Given data section start
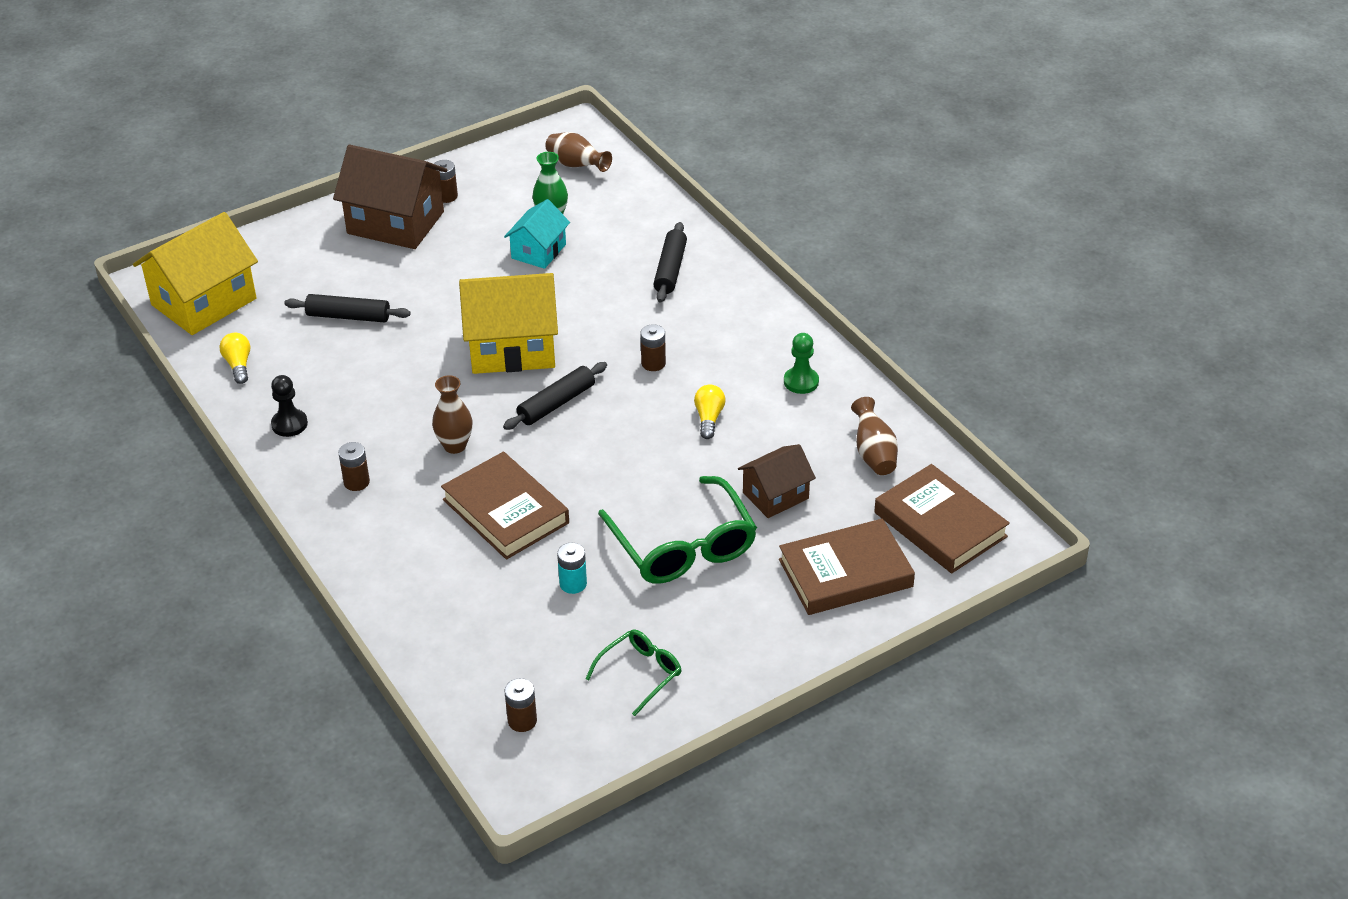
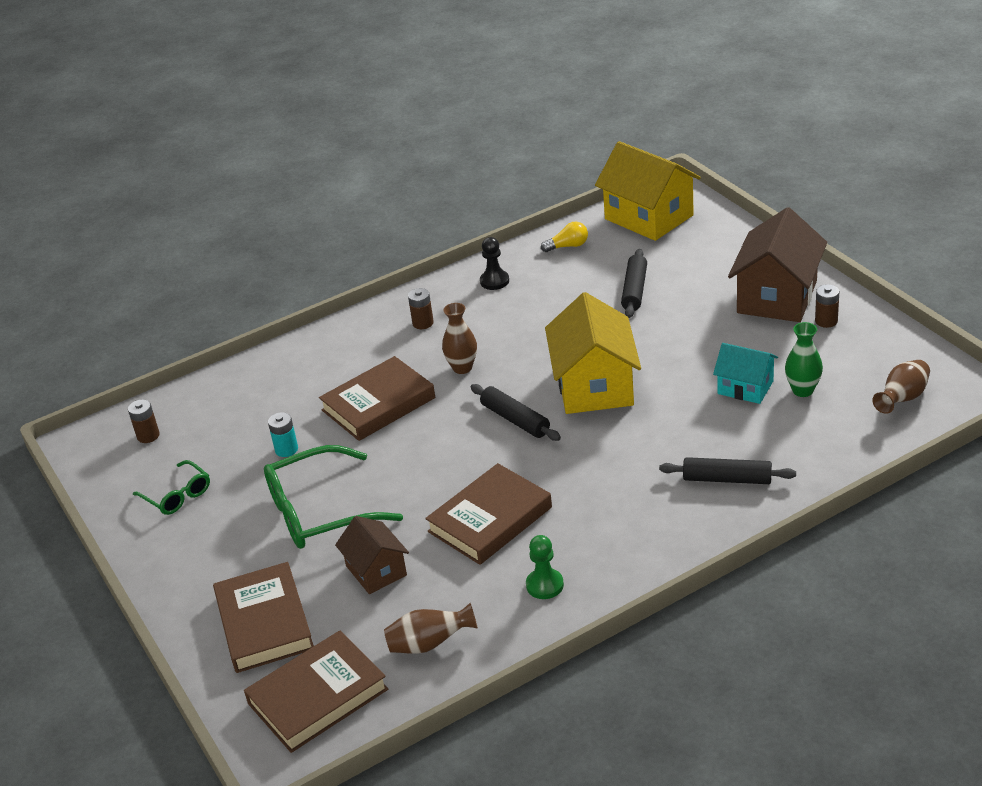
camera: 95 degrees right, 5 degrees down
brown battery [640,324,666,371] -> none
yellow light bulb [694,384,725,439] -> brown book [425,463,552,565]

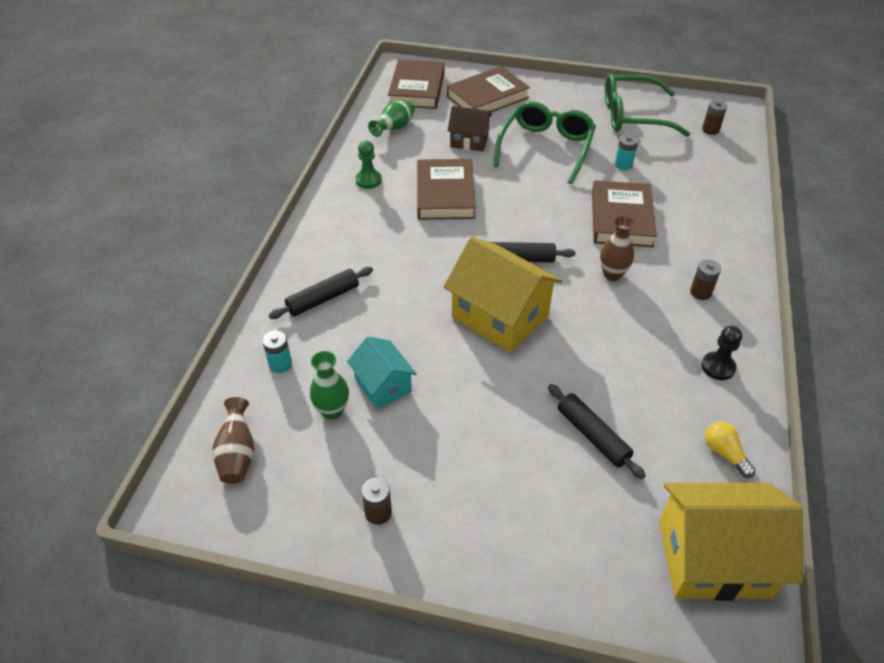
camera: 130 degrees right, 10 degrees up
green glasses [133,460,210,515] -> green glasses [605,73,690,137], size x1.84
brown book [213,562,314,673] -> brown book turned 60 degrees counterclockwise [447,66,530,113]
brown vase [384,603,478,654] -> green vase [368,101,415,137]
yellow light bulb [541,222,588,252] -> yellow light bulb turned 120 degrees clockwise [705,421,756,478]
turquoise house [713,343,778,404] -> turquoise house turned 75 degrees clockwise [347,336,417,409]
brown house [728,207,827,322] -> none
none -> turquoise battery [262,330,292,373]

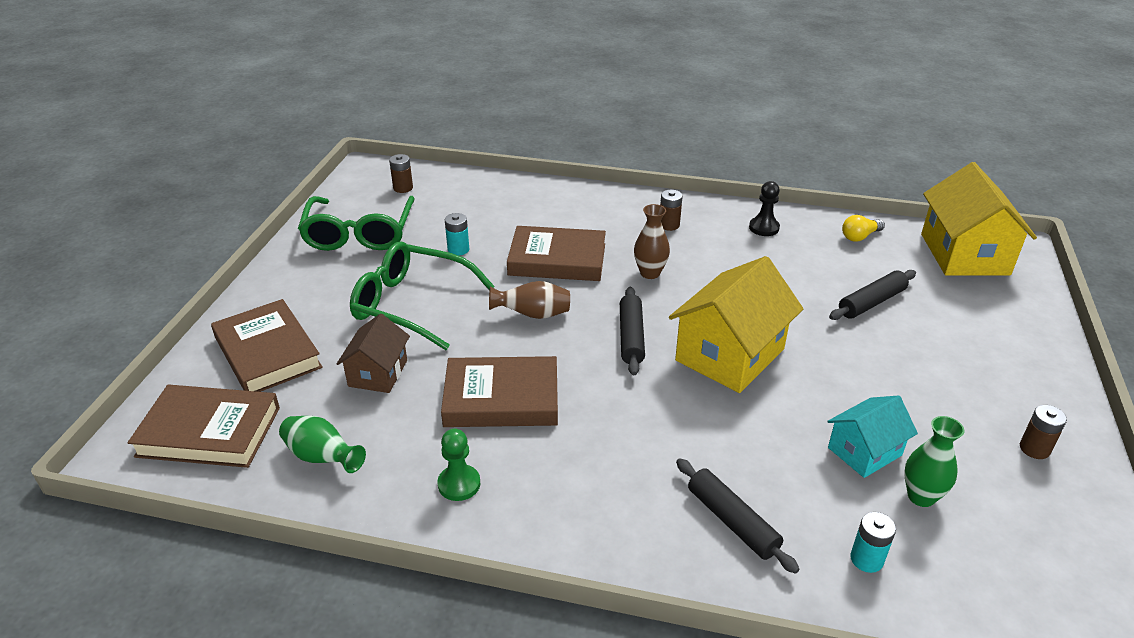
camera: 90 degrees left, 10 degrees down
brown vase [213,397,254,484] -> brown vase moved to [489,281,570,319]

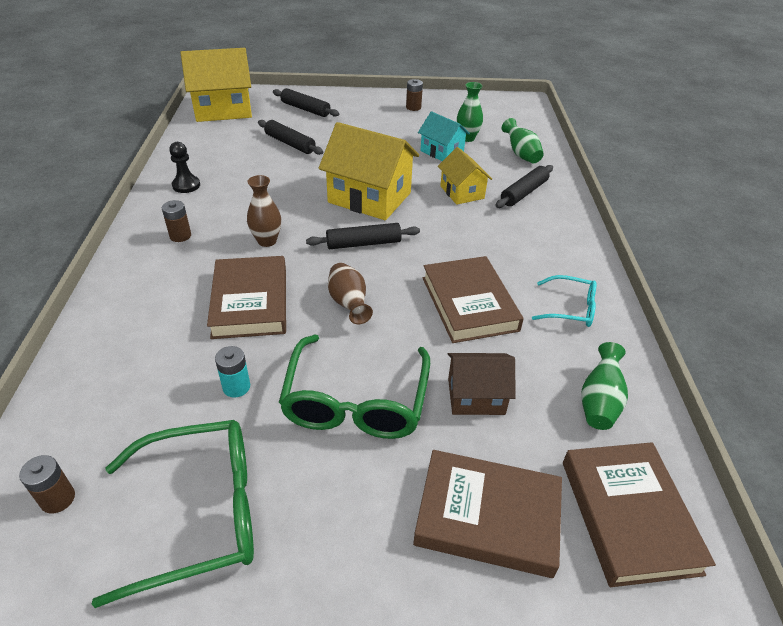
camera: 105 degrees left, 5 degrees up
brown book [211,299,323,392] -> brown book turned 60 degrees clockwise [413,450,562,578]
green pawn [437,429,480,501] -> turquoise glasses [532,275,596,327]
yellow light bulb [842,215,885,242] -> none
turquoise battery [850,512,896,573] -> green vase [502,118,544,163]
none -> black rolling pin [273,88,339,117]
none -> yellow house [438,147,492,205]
Given data section end
Given data section start
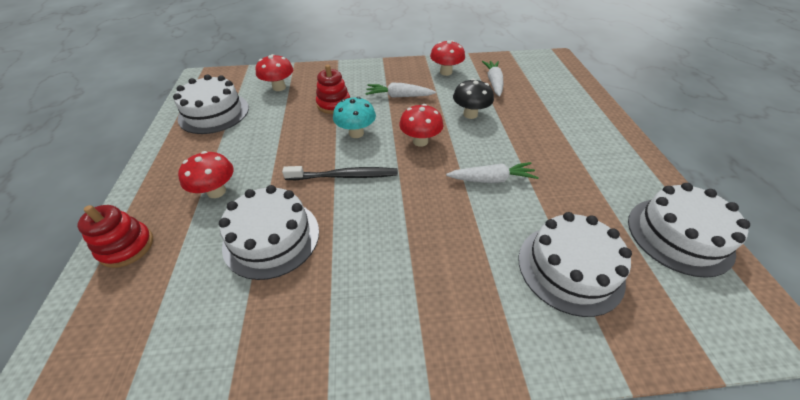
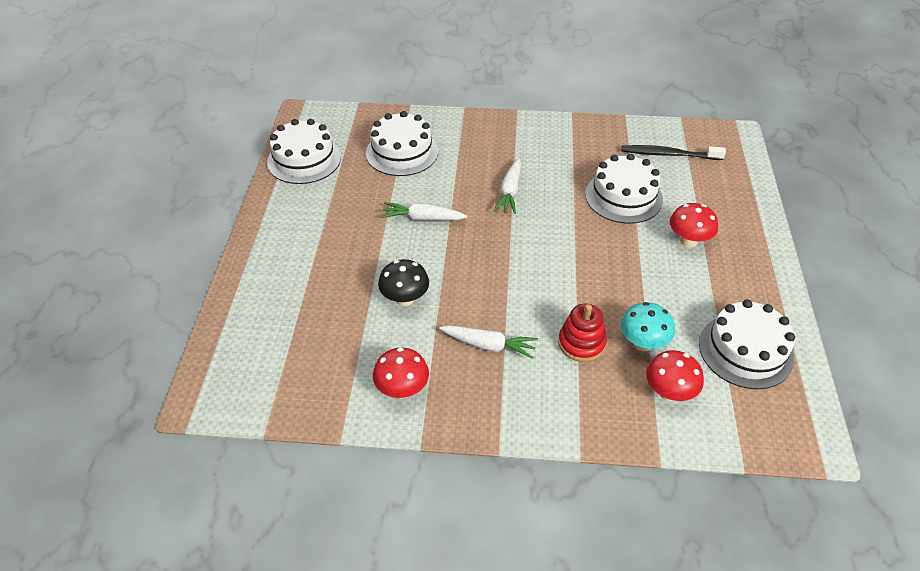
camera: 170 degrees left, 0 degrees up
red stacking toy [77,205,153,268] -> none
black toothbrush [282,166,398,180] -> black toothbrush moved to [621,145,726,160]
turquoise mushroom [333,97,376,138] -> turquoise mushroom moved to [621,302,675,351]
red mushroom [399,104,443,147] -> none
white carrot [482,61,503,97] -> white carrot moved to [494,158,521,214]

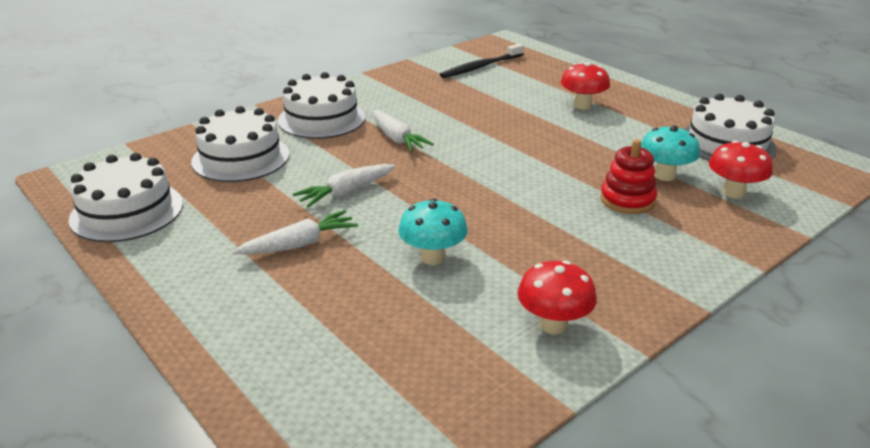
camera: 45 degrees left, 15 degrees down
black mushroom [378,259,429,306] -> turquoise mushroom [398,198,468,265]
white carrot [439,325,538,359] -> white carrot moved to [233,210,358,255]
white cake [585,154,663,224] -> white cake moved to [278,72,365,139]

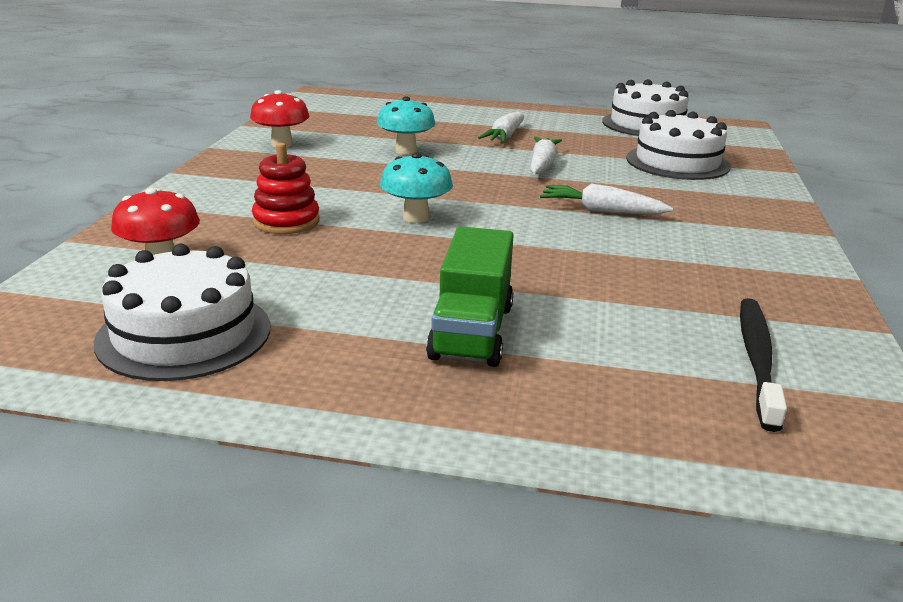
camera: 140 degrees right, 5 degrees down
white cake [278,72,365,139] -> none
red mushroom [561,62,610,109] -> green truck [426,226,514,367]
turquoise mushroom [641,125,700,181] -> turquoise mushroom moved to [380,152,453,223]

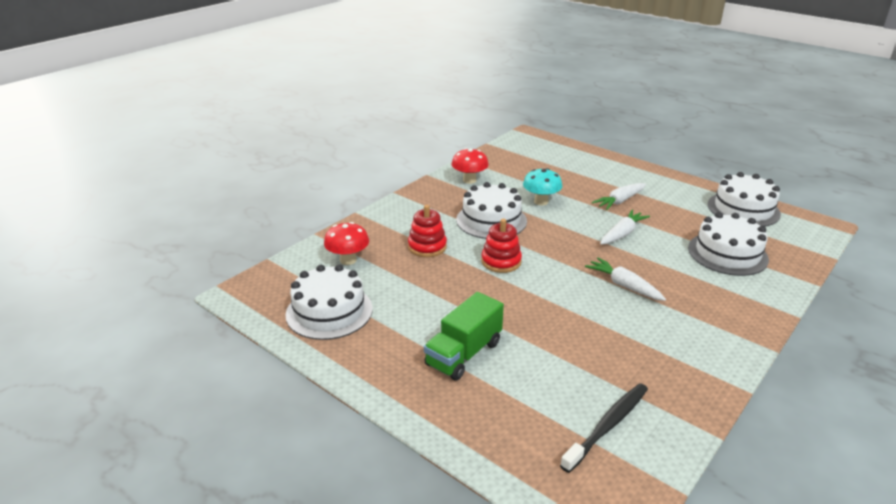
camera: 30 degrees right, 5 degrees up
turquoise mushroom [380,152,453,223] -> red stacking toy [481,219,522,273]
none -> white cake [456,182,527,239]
Given data section end
Every line in the material above that has the word "glasses" should be copied.

▶ Task output
green glasses [133,460,210,515] -> green glasses [605,73,690,137], size x1.84
green pawn [437,429,480,501] -> turquoise glasses [532,275,596,327]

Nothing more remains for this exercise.